Drop every picture and give the entries back exactly.

Before-and-after object lists
-*-

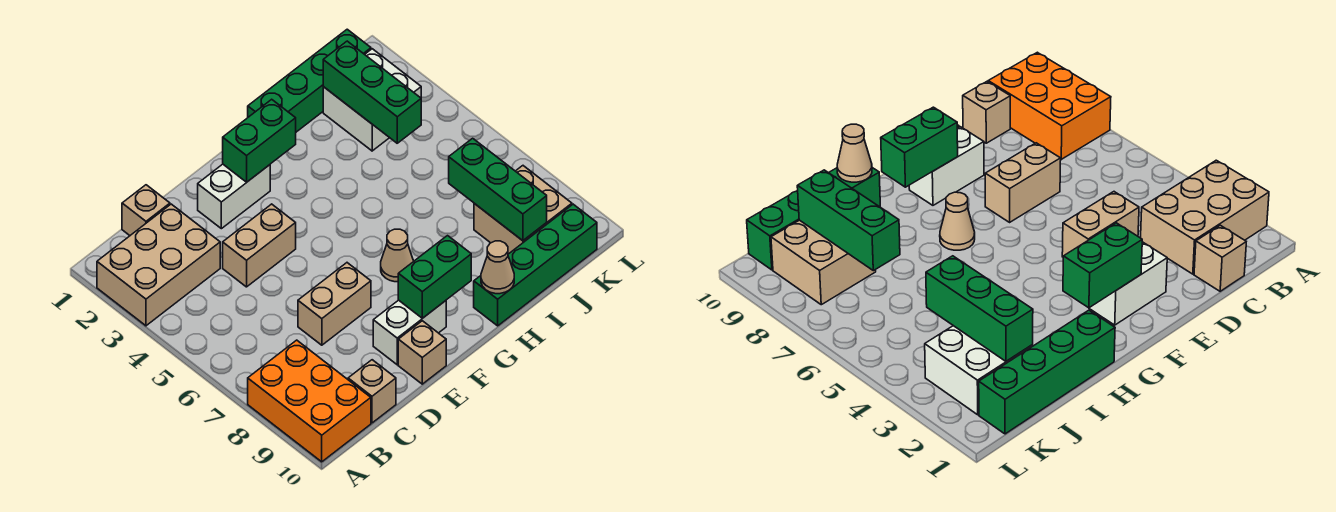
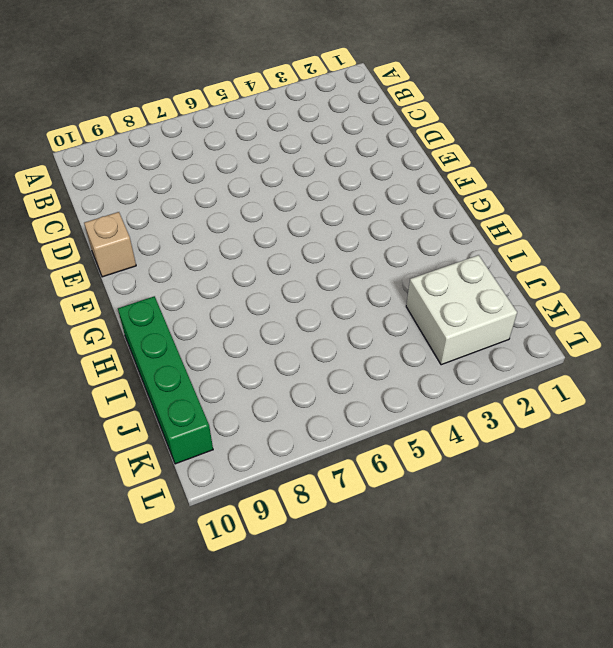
none -> tan brick A2:C3 level 1
none -> orange brick A8:B10 level 1
none -> tan brick C1 level 1

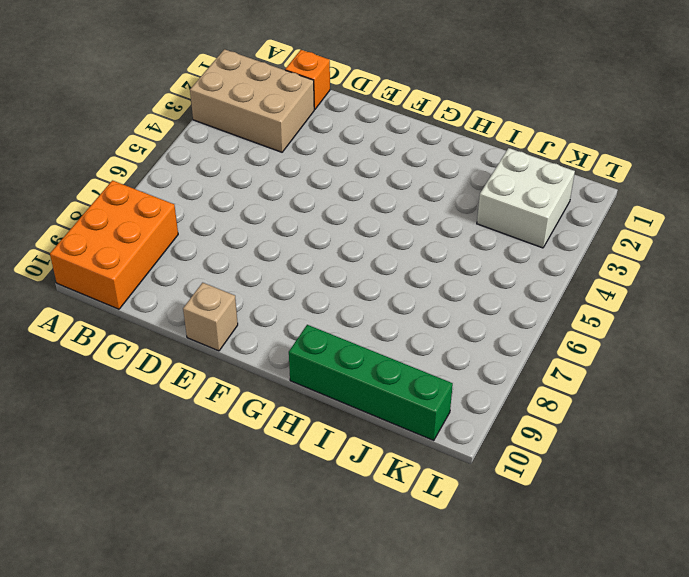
orange brick C1 level 1 -> tan brick C1 level 1
none -> tan brick C10 level 1
none -> tan brick D4:E4 level 1
none -> tan brick D7:E7 level 1

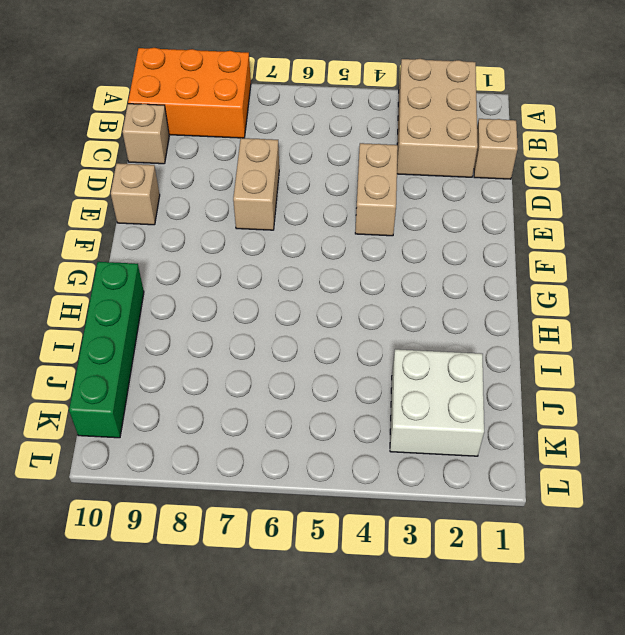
none -> white brick E2:F2 level 1
none -> white brick E9:F9 level 1
none -> tan cone G7 level 1

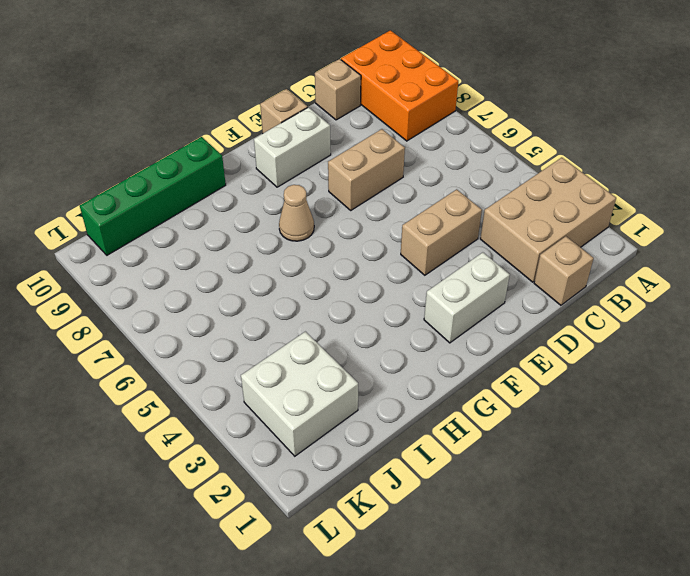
none -> green brick H1:K1 level 1
none -> tan brick J8:K9 level 1
none -> green brick F2:G2 level 2

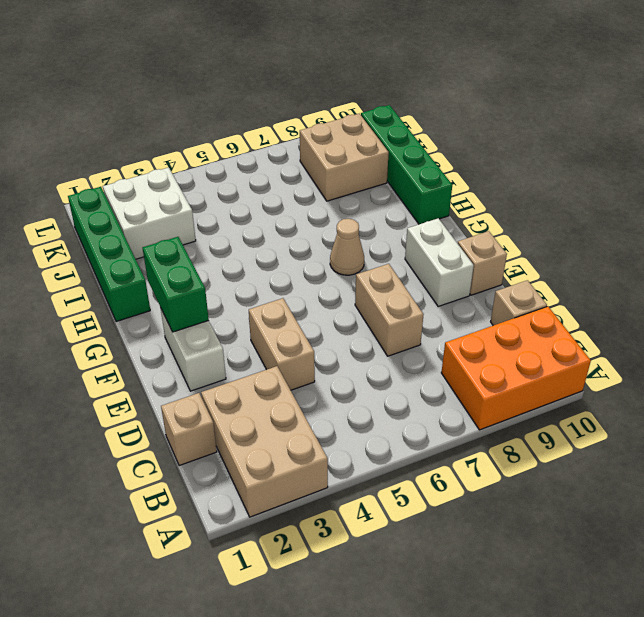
none -> green brick F9:G9 level 2
none -> tan cone H10 level 2
none -> green brick J2:J4 level 2

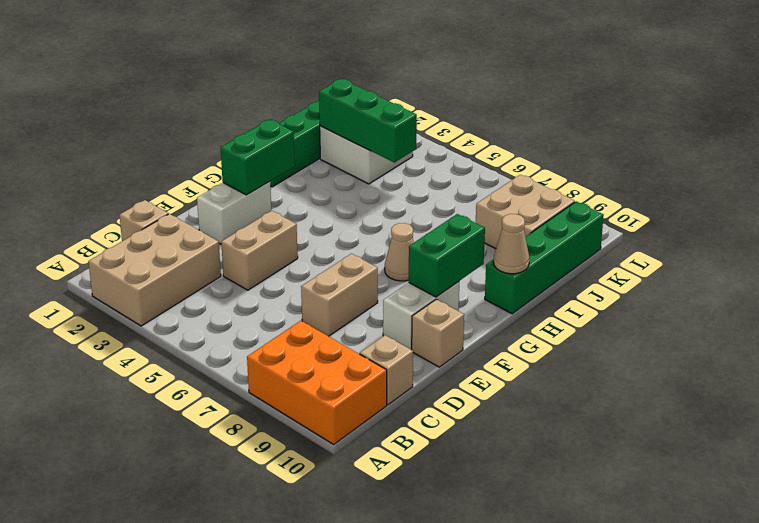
none -> green brick J7:J9 level 2

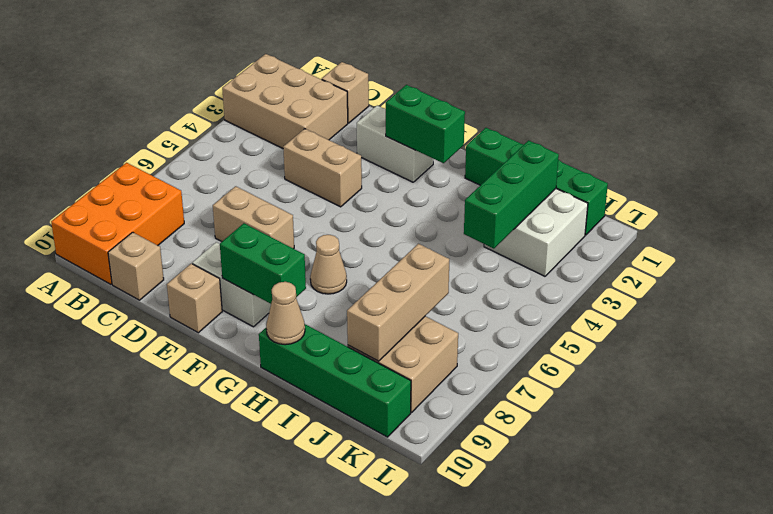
tan brick J7:J9 level 2 -> green brick J7:J9 level 2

-*-

- Answer to this task:
none -> tan brick A2:C3 level 1
none -> orange brick A8:B10 level 1
none -> tan brick C1 level 1

orange brick C1 level 1 -> tan brick C1 level 1
none -> tan brick C10 level 1
none -> tan brick D4:E4 level 1
none -> tan brick D7:E7 level 1

none -> white brick E2:F2 level 1
none -> white brick E9:F9 level 1
none -> tan cone G7 level 1

none -> green brick H1:K1 level 1
none -> tan brick J8:K9 level 1
none -> green brick F2:G2 level 2

none -> green brick F9:G9 level 2
none -> tan cone H10 level 2
none -> green brick J2:J4 level 2

none -> green brick J7:J9 level 2

tan brick J7:J9 level 2 -> green brick J7:J9 level 2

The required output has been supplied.